*** Data extract Section Begins ***

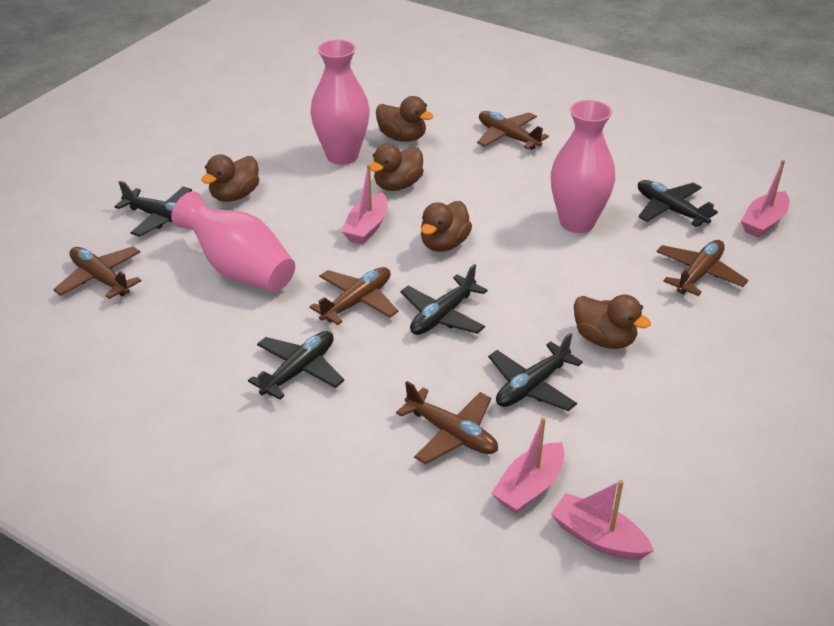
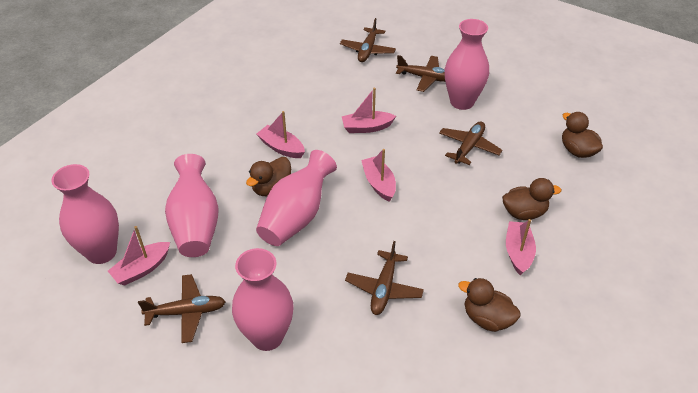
black plane: 5 -> 0
brown duck: 5 -> 4
pink boat: 4 -> 5
pink vase: 3 -> 5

*** Data extract Section Ends ***

[Task prompt] Restate all the material verbatim; omit every picture.

[Your solution]
black plane: 5 -> 0
brown duck: 5 -> 4
pink boat: 4 -> 5
pink vase: 3 -> 5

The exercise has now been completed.